RECORDED INFORMATION
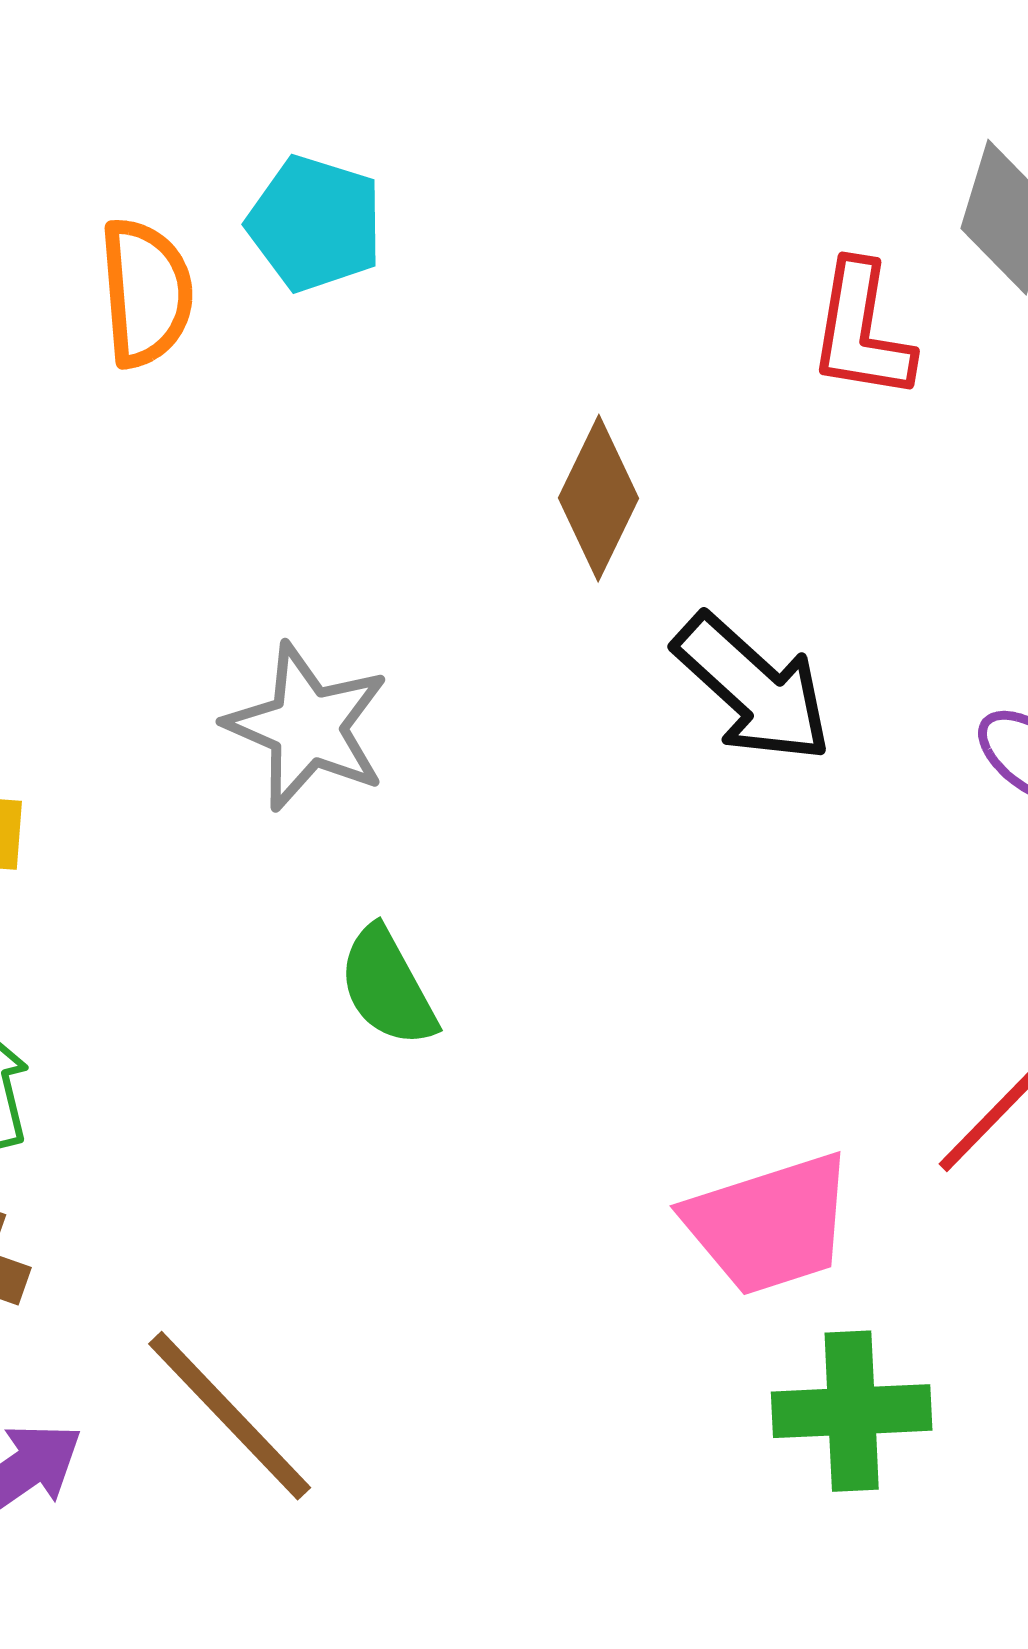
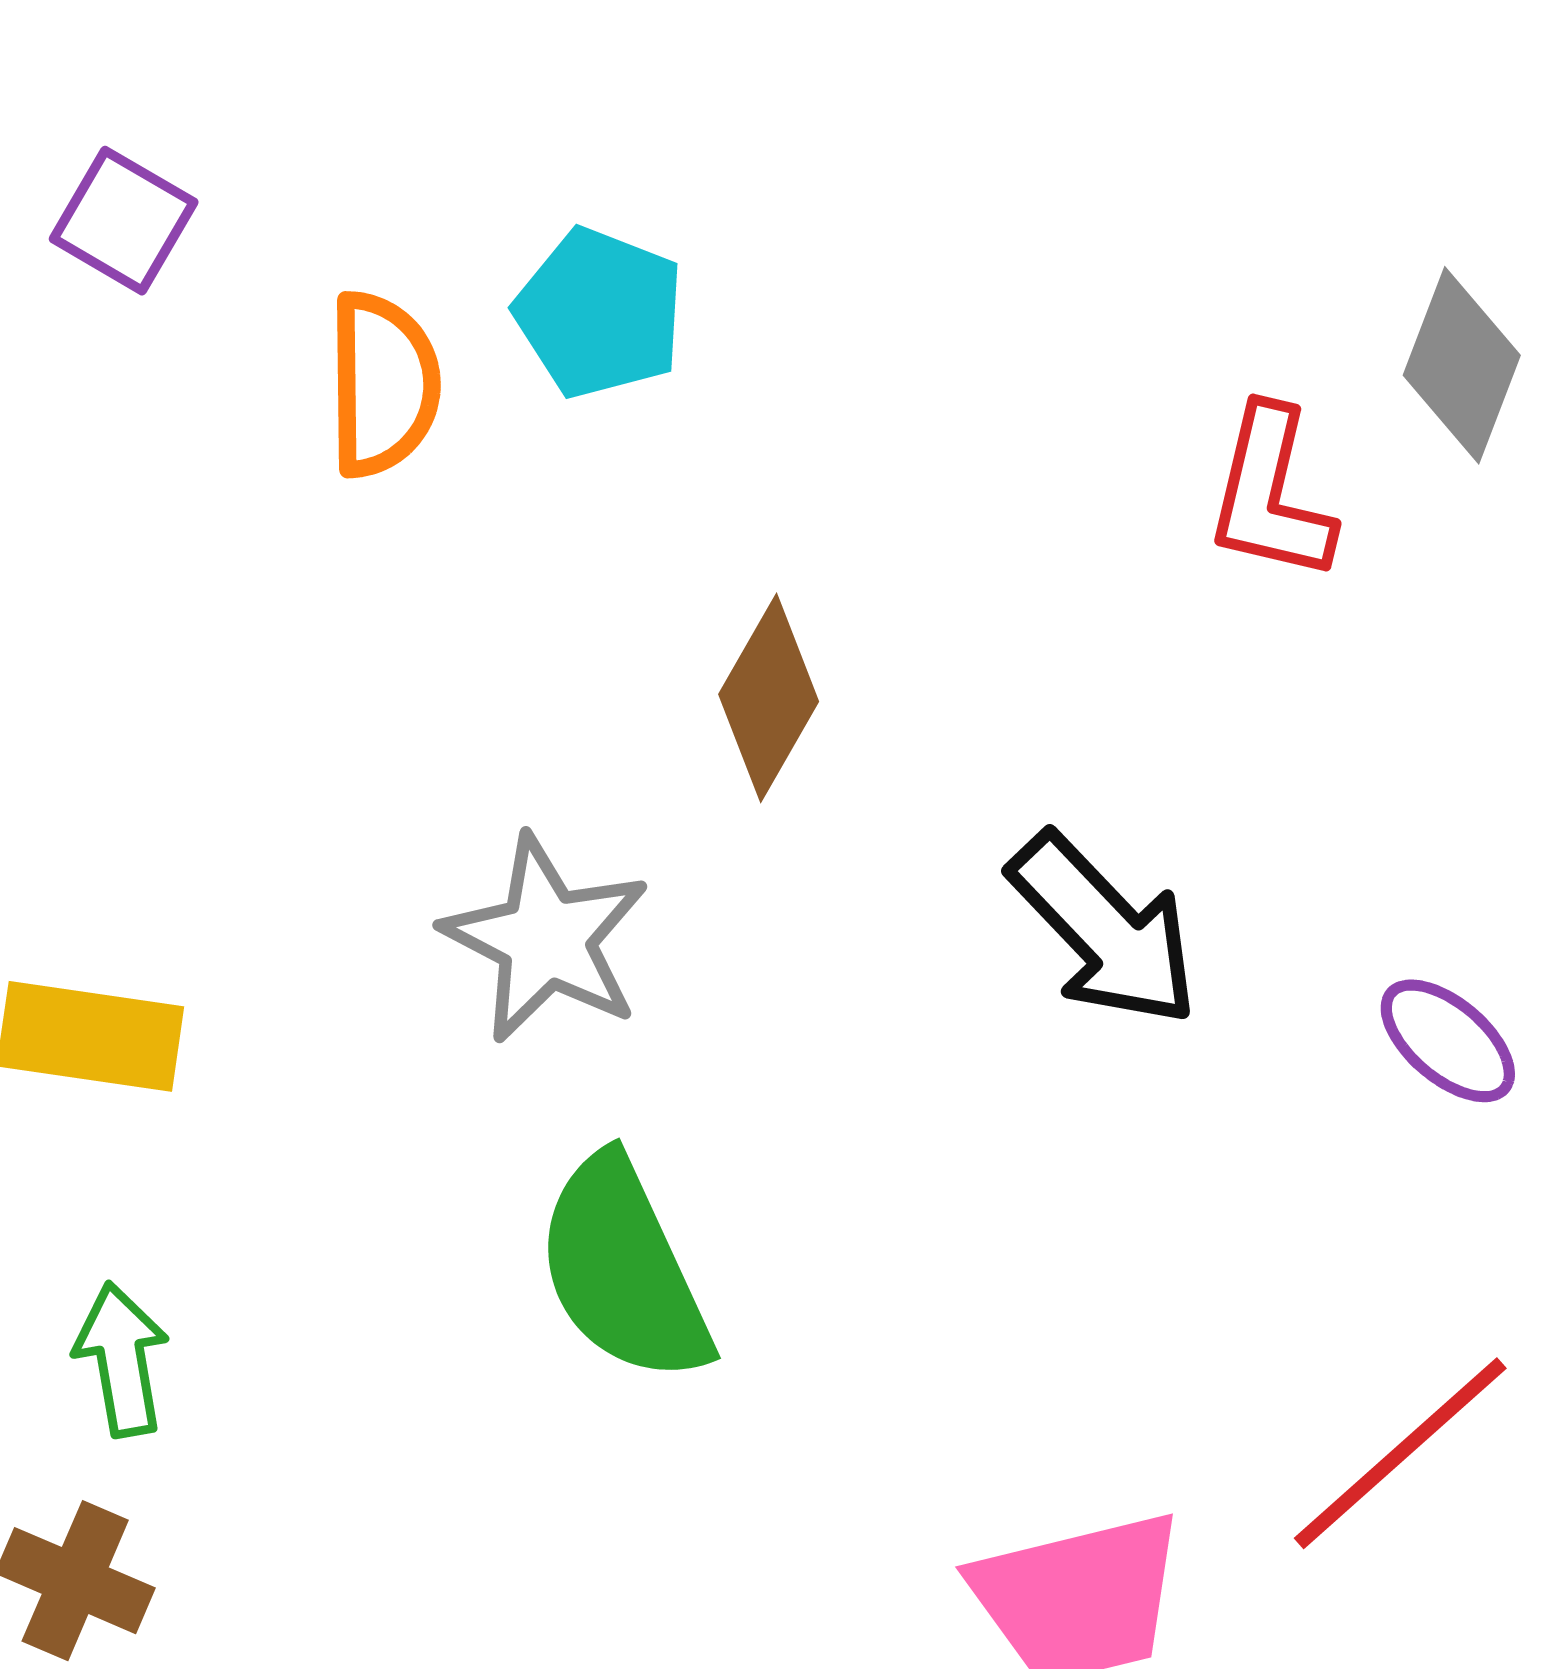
brown diamond: (598, 498) -> (769, 698), moved
green semicircle: (387, 987) -> (623, 1270), size x1.5

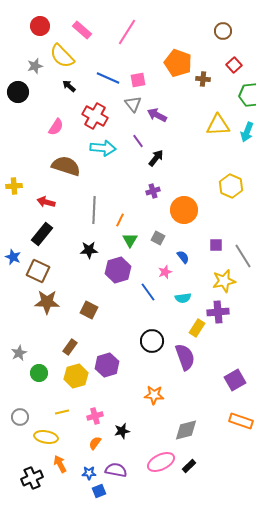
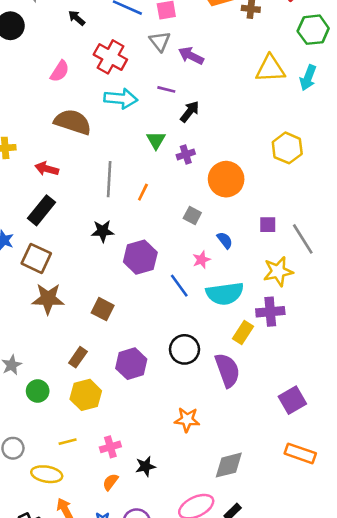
purple line: (138, 141) -> (166, 89), turned -40
green triangle: (130, 240) -> (156, 140), moved
cyan semicircle: (183, 298) -> (225, 294), size x1.8
purple hexagon: (107, 365) -> (131, 364), moved

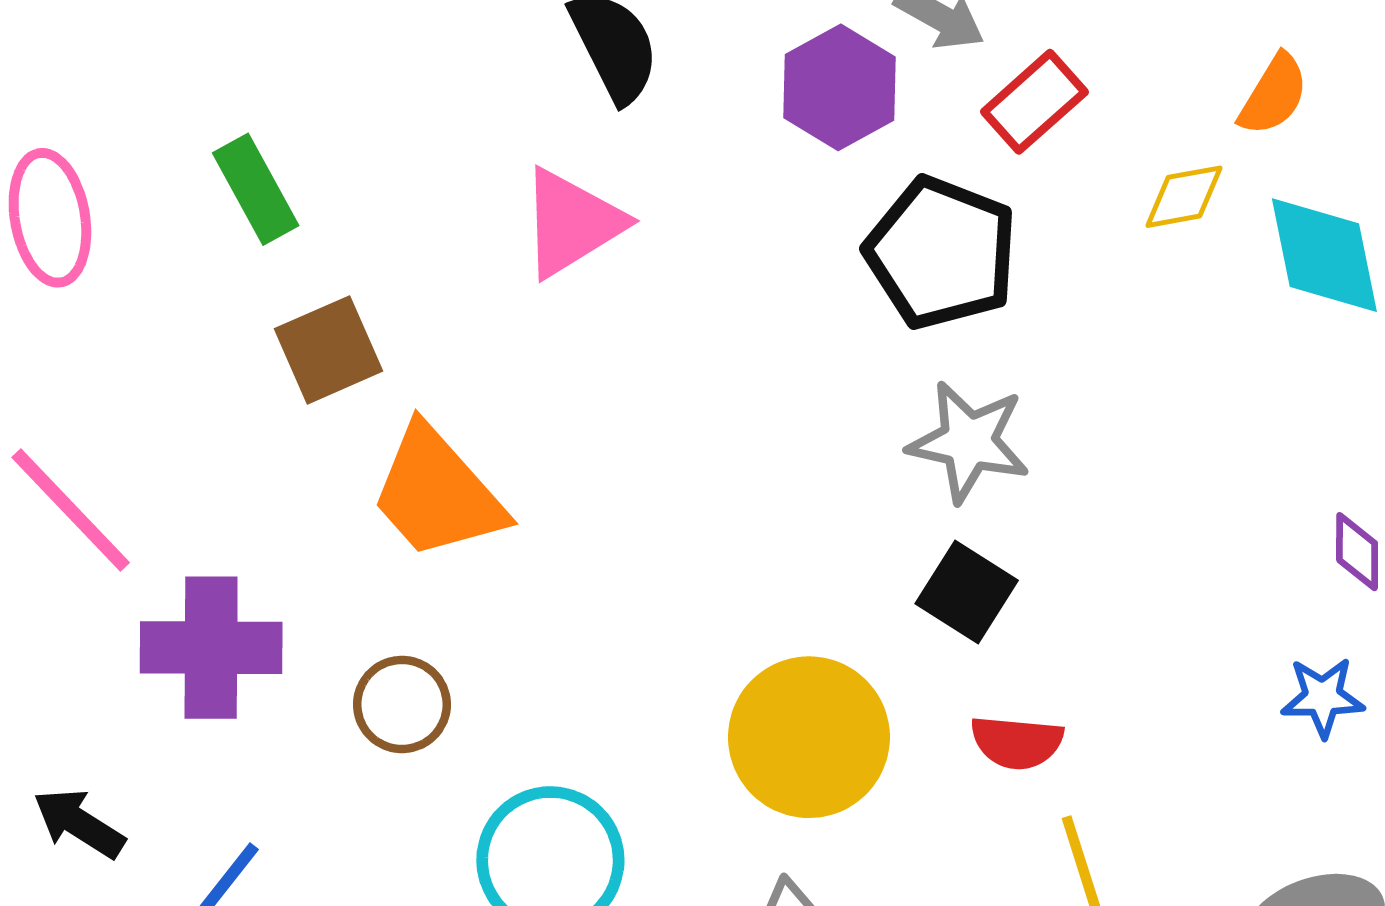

THE PROBLEM
Without carrying over any picture, retype the records above word for word.

RESULT
brown diamond: (598, 498) -> (769, 698), moved
green semicircle: (387, 987) -> (623, 1270), size x1.5

purple line: (138, 141) -> (166, 89), turned -40
green triangle: (130, 240) -> (156, 140), moved
cyan semicircle: (183, 298) -> (225, 294), size x1.8
purple hexagon: (107, 365) -> (131, 364), moved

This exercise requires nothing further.